> Source material:
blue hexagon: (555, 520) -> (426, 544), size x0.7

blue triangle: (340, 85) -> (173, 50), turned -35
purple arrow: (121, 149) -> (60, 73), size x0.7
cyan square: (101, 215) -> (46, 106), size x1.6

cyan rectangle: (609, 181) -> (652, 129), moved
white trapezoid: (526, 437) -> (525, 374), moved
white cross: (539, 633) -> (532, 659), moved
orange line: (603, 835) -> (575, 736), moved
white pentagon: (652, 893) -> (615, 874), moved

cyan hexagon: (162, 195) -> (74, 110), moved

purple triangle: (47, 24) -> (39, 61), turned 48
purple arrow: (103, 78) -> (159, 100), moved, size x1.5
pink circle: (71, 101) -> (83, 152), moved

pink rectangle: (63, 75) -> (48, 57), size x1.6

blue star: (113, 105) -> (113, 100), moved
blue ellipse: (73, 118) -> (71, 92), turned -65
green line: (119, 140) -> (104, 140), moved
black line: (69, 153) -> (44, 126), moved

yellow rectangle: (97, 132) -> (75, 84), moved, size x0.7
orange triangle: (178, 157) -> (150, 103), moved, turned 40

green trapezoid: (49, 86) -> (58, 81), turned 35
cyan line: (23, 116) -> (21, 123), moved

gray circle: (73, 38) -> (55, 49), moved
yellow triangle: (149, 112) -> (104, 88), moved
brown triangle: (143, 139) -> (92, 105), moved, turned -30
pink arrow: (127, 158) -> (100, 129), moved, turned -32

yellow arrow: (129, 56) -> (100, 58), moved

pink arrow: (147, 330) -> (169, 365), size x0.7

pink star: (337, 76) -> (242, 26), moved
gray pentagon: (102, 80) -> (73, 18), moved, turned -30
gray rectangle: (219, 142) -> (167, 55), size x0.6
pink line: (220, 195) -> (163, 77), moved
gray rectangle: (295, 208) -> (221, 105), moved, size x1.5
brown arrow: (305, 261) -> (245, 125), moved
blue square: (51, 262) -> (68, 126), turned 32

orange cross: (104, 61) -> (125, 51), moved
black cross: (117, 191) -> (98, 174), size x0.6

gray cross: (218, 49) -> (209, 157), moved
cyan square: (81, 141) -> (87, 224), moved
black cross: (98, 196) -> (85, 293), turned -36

> Exercise goal: Exactly as written, set down all of the material.

> Response for this exercise:
blue hexagon: (555, 520) -> (426, 544), size x0.7

blue triangle: (340, 85) -> (173, 50), turned -35
purple arrow: (121, 149) -> (60, 73), size x0.7
cyan square: (101, 215) -> (46, 106), size x1.6

cyan rectangle: (609, 181) -> (652, 129), moved
white trapezoid: (526, 437) -> (525, 374), moved
white cross: (539, 633) -> (532, 659), moved
orange line: (603, 835) -> (575, 736), moved
white pentagon: (652, 893) -> (615, 874), moved

cyan hexagon: (162, 195) -> (74, 110), moved

purple triangle: (47, 24) -> (39, 61), turned 48
purple arrow: (103, 78) -> (159, 100), moved, size x1.5
pink circle: (71, 101) -> (83, 152), moved

pink rectangle: (63, 75) -> (48, 57), size x1.6

blue star: (113, 105) -> (113, 100), moved
blue ellipse: (73, 118) -> (71, 92), turned -65
green line: (119, 140) -> (104, 140), moved
black line: (69, 153) -> (44, 126), moved

yellow rectangle: (97, 132) -> (75, 84), moved, size x0.7
orange triangle: (178, 157) -> (150, 103), moved, turned 40

green trapezoid: (49, 86) -> (58, 81), turned 35
cyan line: (23, 116) -> (21, 123), moved

gray circle: (73, 38) -> (55, 49), moved
yellow triangle: (149, 112) -> (104, 88), moved
brown triangle: (143, 139) -> (92, 105), moved, turned -30
pink arrow: (127, 158) -> (100, 129), moved, turned -32

yellow arrow: (129, 56) -> (100, 58), moved

pink arrow: (147, 330) -> (169, 365), size x0.7

pink star: (337, 76) -> (242, 26), moved
gray pentagon: (102, 80) -> (73, 18), moved, turned -30
gray rectangle: (219, 142) -> (167, 55), size x0.6
pink line: (220, 195) -> (163, 77), moved
gray rectangle: (295, 208) -> (221, 105), moved, size x1.5
brown arrow: (305, 261) -> (245, 125), moved
blue square: (51, 262) -> (68, 126), turned 32

orange cross: (104, 61) -> (125, 51), moved
black cross: (117, 191) -> (98, 174), size x0.6

gray cross: (218, 49) -> (209, 157), moved
cyan square: (81, 141) -> (87, 224), moved
black cross: (98, 196) -> (85, 293), turned -36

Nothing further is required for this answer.